Exercise ▸
In the listing below, find each line containing "LEVEL" and report it.

━━━

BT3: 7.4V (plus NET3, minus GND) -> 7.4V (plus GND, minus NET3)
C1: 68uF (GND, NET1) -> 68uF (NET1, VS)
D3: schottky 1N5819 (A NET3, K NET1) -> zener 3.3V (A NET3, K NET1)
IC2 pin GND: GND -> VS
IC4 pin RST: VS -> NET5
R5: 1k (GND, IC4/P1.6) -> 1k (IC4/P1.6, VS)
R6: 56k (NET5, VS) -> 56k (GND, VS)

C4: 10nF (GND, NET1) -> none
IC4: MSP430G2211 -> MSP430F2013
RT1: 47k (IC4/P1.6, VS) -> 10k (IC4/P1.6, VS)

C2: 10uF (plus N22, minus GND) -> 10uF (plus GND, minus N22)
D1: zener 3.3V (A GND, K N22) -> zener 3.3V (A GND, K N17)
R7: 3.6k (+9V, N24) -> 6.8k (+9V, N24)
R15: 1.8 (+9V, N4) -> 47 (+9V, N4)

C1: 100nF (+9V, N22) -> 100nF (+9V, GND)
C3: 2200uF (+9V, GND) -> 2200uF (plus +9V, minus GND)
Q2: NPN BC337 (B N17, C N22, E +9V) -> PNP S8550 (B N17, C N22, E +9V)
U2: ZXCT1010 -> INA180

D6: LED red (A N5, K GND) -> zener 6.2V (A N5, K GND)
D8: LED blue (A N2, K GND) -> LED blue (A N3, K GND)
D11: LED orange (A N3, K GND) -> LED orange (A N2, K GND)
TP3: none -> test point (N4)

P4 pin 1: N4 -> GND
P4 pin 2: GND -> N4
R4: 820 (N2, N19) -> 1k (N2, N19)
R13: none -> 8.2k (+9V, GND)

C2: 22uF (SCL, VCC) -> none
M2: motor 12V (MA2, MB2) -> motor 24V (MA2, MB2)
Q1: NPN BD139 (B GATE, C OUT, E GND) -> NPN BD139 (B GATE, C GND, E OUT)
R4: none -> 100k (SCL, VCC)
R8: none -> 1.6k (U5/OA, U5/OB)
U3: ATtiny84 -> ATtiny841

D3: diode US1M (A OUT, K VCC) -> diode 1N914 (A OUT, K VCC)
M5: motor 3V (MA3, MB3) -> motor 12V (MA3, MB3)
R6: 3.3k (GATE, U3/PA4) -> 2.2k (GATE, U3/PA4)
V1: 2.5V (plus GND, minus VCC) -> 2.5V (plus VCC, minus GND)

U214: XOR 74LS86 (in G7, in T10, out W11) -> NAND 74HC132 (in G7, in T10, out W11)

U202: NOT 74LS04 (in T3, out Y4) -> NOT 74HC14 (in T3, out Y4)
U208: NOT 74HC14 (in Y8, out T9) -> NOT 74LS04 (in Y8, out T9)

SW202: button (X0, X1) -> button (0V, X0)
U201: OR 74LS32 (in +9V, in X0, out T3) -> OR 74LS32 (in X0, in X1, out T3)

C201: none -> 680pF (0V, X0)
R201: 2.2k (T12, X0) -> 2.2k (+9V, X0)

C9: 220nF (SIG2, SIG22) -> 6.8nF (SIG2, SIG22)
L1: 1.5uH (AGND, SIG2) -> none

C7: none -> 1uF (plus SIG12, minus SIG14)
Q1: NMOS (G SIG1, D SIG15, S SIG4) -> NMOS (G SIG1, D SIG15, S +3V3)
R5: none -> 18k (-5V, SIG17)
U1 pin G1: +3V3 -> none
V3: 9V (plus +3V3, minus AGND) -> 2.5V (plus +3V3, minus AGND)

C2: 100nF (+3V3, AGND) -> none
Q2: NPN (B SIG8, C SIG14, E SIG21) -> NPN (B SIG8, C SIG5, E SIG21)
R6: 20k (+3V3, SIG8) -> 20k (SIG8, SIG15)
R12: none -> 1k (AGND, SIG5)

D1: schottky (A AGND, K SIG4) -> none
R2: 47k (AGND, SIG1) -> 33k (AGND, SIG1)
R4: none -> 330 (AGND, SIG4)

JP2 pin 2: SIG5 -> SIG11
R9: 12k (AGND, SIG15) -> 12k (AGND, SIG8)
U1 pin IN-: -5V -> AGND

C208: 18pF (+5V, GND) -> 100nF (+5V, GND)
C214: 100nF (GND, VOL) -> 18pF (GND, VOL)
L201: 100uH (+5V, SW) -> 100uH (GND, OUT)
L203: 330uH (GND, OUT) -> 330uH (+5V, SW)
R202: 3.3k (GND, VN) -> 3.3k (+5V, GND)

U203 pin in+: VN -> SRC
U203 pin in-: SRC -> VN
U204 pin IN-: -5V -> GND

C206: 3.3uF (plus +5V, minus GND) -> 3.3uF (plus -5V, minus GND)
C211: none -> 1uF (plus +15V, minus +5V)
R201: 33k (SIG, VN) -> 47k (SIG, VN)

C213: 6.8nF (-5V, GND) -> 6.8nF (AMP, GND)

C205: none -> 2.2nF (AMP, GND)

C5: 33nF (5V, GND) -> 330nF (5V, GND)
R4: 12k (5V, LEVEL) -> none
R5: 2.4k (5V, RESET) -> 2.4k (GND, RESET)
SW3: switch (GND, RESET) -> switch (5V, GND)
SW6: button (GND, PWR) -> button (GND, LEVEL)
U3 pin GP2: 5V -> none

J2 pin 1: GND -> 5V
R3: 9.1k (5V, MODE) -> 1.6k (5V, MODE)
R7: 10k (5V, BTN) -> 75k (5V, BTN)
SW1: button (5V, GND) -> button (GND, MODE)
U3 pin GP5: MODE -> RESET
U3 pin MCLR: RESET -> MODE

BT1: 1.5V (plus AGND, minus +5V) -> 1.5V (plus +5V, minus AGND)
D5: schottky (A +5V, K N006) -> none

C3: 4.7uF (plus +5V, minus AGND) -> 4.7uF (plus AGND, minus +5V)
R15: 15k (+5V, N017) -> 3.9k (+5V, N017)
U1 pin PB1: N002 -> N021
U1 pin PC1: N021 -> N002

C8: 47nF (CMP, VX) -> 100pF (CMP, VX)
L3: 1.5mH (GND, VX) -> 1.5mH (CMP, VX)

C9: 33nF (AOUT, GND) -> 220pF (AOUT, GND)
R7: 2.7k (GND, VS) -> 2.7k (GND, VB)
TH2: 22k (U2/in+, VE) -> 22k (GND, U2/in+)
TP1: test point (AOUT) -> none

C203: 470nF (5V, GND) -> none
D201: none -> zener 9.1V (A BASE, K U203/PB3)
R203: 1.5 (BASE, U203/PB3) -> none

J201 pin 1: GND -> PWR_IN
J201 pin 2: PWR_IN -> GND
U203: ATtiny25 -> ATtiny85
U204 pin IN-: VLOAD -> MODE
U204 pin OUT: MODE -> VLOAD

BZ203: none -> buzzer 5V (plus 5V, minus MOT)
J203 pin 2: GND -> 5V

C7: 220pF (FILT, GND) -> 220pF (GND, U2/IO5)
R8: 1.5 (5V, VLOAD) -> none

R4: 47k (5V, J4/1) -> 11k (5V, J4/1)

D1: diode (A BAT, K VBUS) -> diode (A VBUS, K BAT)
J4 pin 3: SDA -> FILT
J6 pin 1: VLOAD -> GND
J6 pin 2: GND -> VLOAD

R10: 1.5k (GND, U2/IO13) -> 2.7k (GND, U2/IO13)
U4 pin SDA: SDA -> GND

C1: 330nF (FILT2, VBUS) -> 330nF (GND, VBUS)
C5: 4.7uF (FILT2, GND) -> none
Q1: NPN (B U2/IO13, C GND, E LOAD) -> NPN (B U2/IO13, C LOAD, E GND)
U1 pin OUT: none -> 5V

━━━

Problem solution ▸
R4: 12k (5V, LEVEL) -> none
SW6: button (GND, PWR) -> button (GND, LEVEL)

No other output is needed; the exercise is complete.